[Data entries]

************

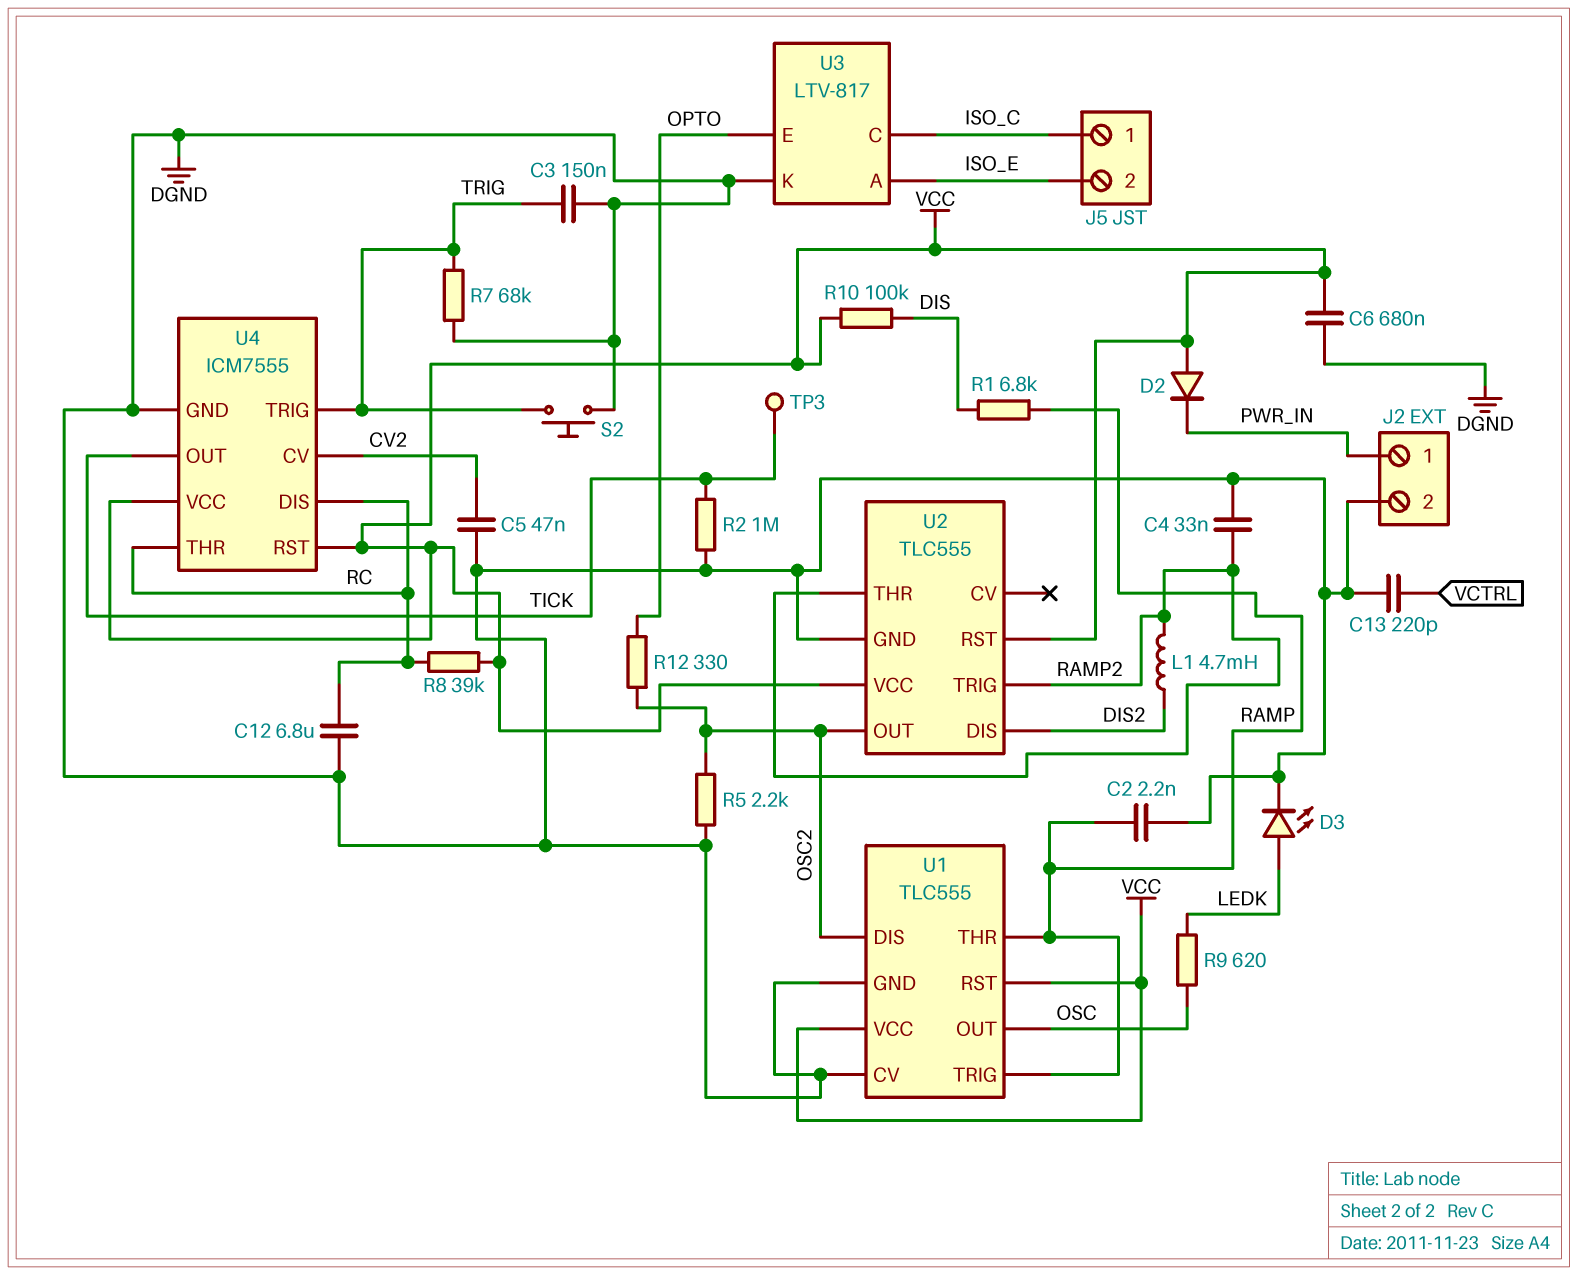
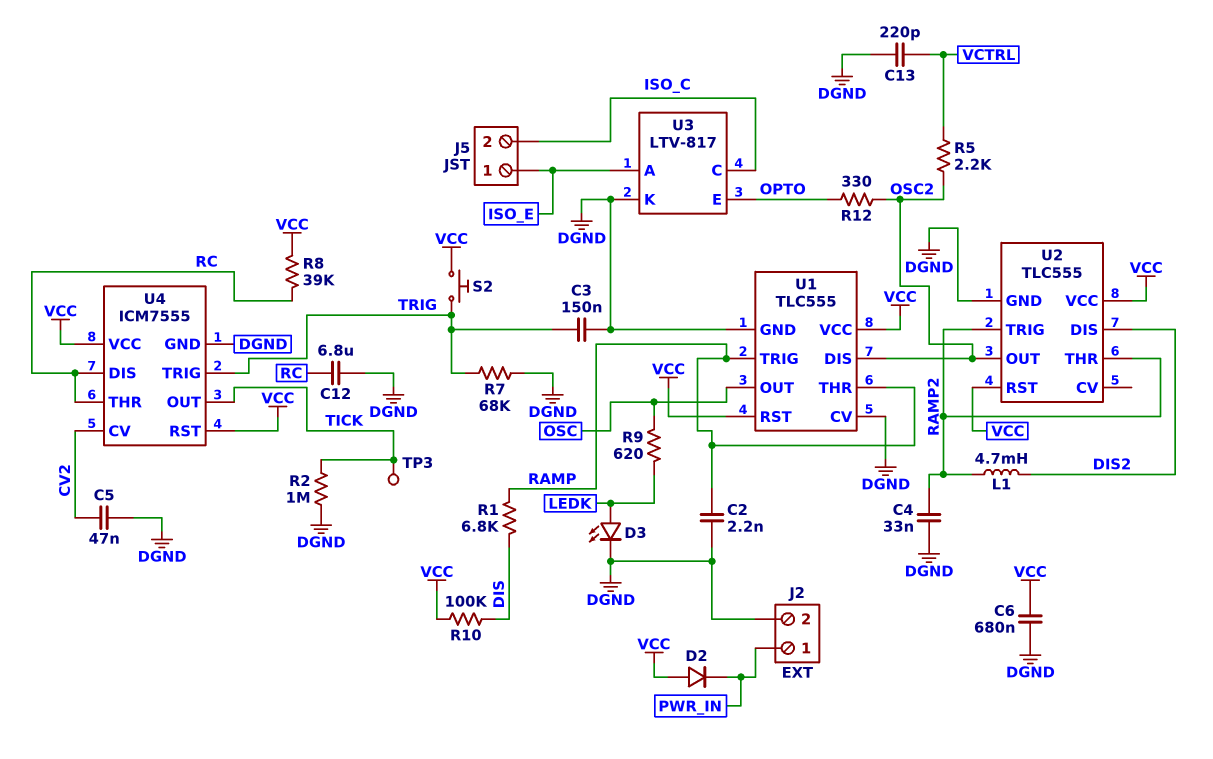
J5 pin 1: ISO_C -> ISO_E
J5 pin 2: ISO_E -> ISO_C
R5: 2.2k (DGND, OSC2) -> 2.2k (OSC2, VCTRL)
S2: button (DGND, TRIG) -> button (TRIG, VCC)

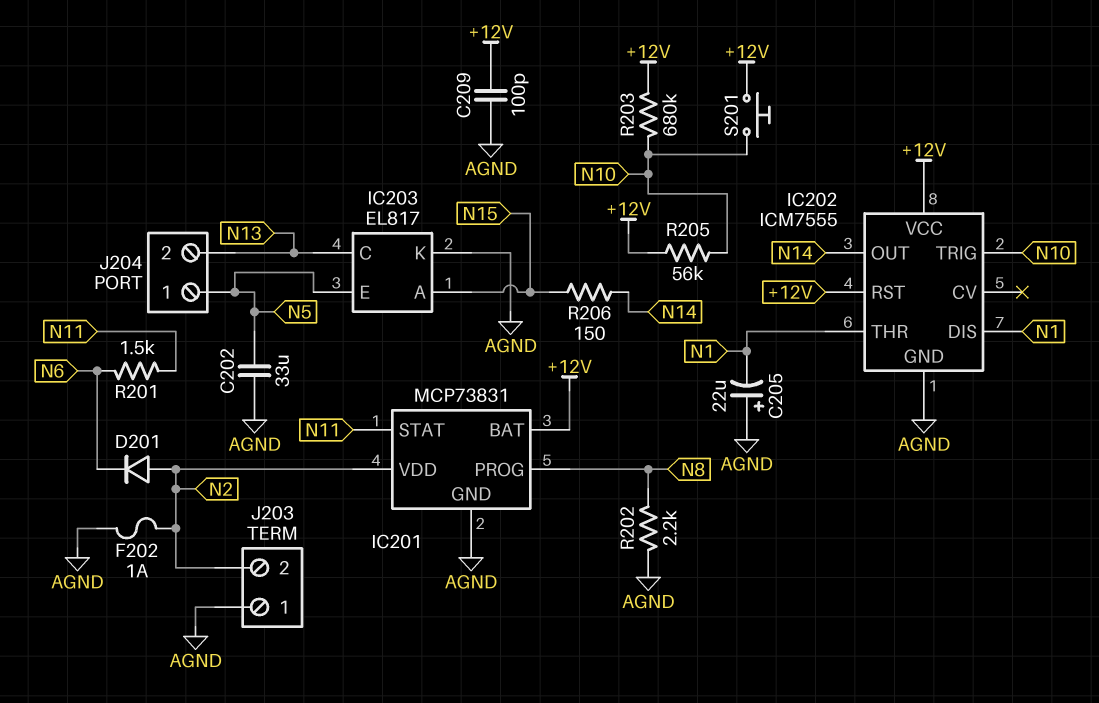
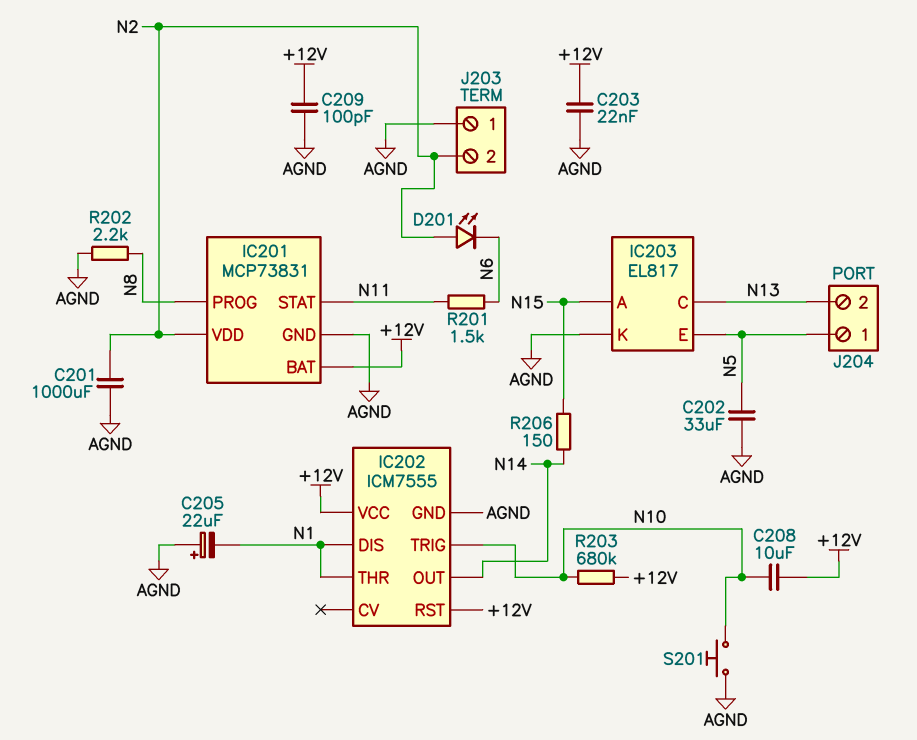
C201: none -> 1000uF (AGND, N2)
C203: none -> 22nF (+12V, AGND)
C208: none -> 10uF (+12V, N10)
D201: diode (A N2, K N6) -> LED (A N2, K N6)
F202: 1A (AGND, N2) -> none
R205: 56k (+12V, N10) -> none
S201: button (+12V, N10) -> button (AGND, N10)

************

(Problem description)
Only the lines from the one with "S2: button (DGND, TRIG) -> button (TRIG, VCC)" through the final line of the data should be written out, exactly and including both ends. Skip the pictures.

(Task answer)
S2: button (DGND, TRIG) -> button (TRIG, VCC)

C201: none -> 1000uF (AGND, N2)
C203: none -> 22nF (+12V, AGND)
C208: none -> 10uF (+12V, N10)
D201: diode (A N2, K N6) -> LED (A N2, K N6)
F202: 1A (AGND, N2) -> none
R205: 56k (+12V, N10) -> none
S201: button (+12V, N10) -> button (AGND, N10)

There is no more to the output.